Task statement:
Please give back only the lines below from the one containing "IMU3 pin INT: D8 -> D5" to the one containing "MATRIX: FC-16 -> MAX7219", each repeated word for word, both ends included.

Data extracts:
★ ★ ★ ★
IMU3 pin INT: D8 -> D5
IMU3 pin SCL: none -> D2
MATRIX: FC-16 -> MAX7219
★ ★ ★ ★
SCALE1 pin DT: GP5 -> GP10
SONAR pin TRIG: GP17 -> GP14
★ ★ ★ ★
Problem solution:
IMU3 pin INT: D8 -> D5
IMU3 pin SCL: none -> D2
MATRIX: FC-16 -> MAX7219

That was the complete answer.